Leave every image out, and print the remaining lines below exactly.

• _Provided material_
╔══

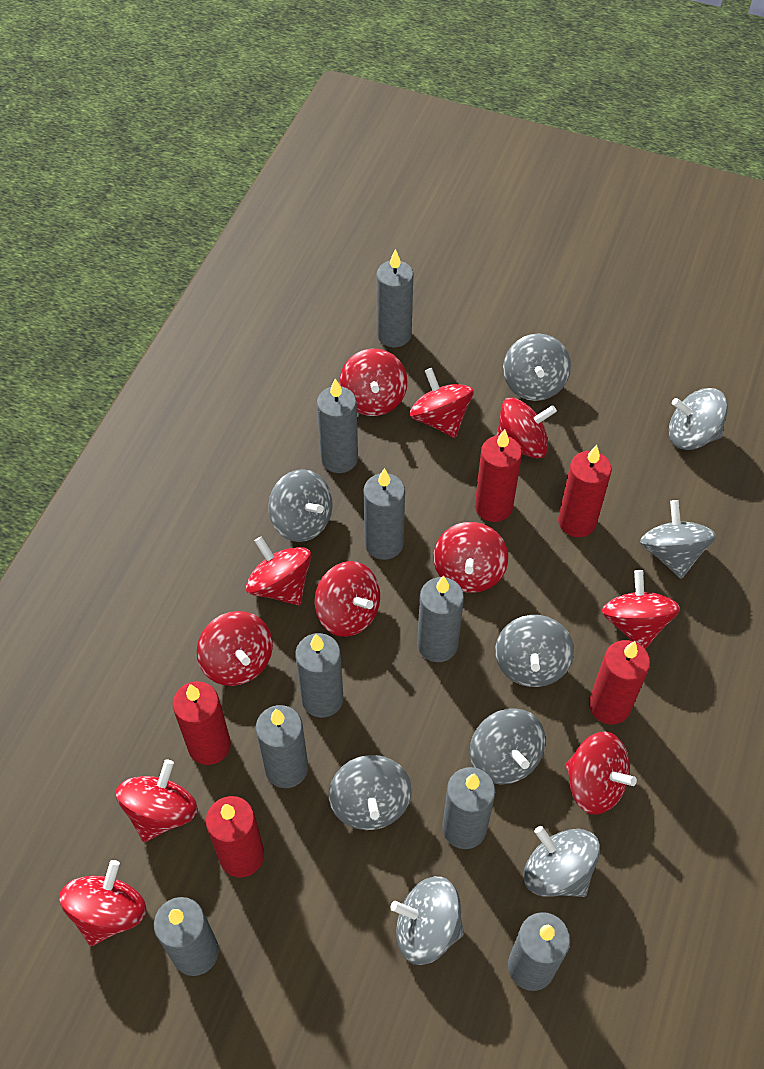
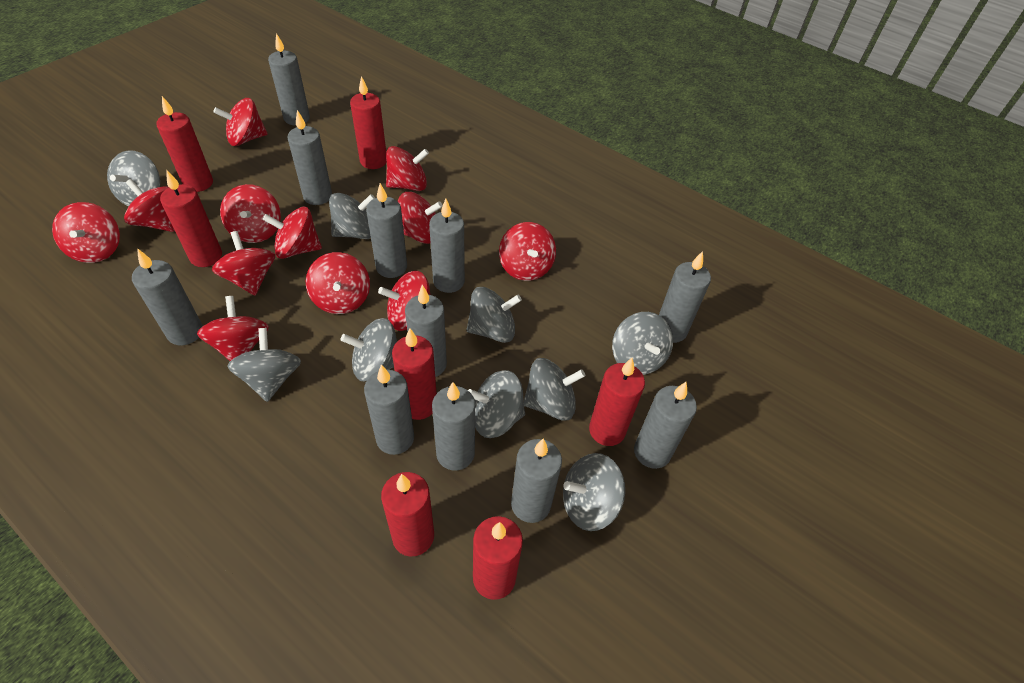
grey candle: 9 -> 11
red candle: 5 -> 7
red spinning top: 11 -> 12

╚══

• _The completed task_
grey candle: 9 -> 11
red candle: 5 -> 7
red spinning top: 11 -> 12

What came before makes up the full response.